- ACTION ITEM:
Once the pictures are removed, restate the listing word for word.

================

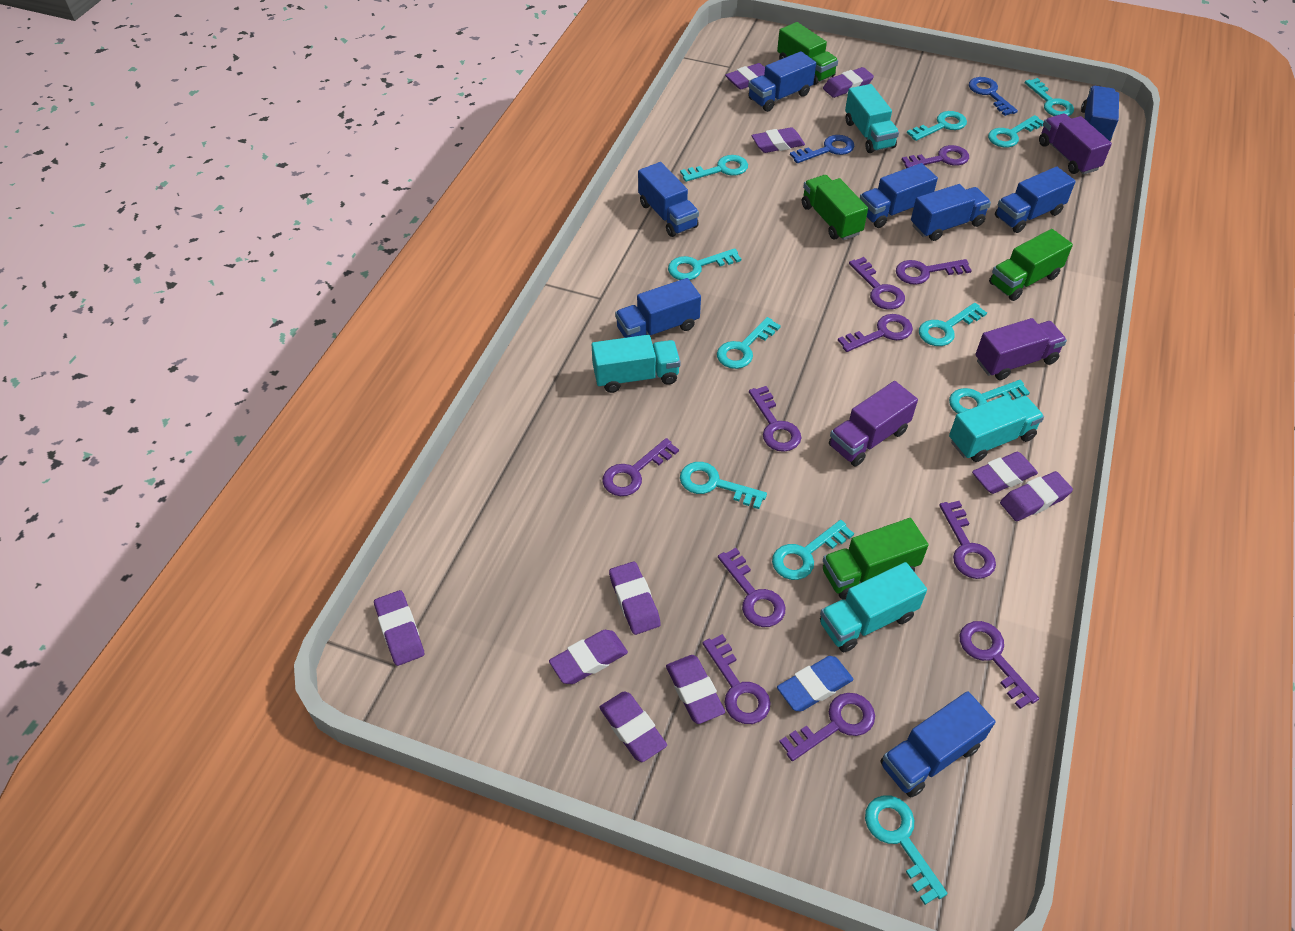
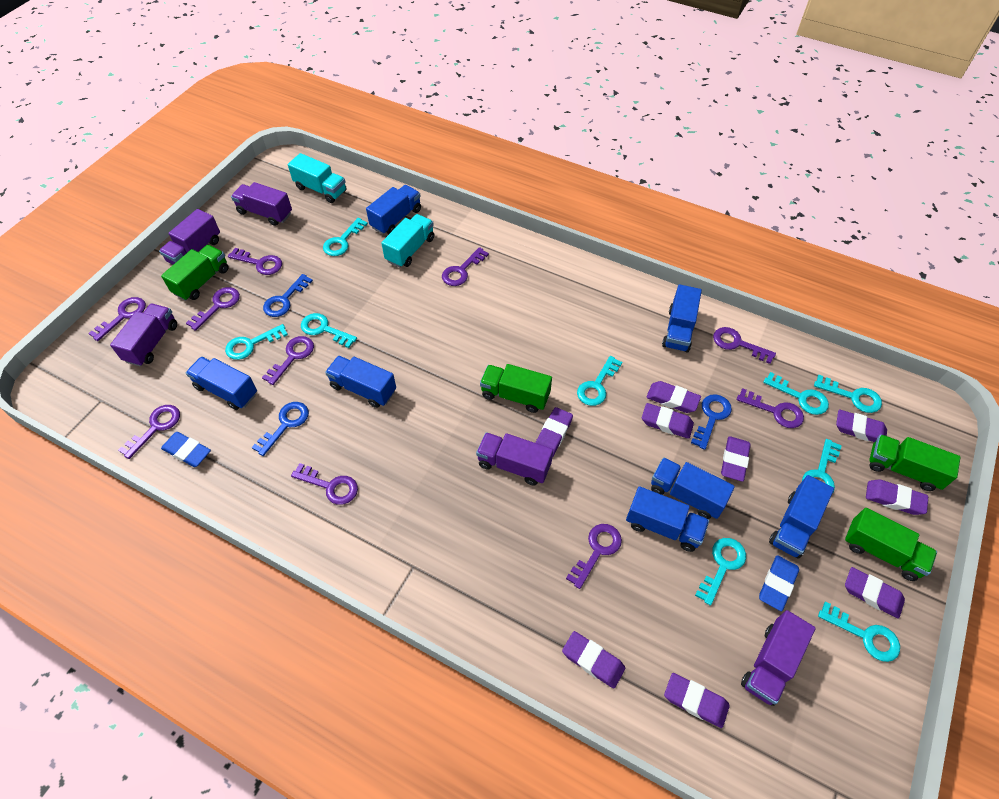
blue eraser: 1 -> 2
blue key: 2 -> 3
blue truck: 8 -> 7
purple eraser: 10 -> 9
purple key: 11 -> 10
purple truck: 3 -> 5
turquoise key: 11 -> 9
turquoise truck: 4 -> 2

================

- SOLUTION TO THE EXERCISE:
blue eraser: 1 -> 2
blue key: 2 -> 3
blue truck: 8 -> 7
purple eraser: 10 -> 9
purple key: 11 -> 10
purple truck: 3 -> 5
turquoise key: 11 -> 9
turquoise truck: 4 -> 2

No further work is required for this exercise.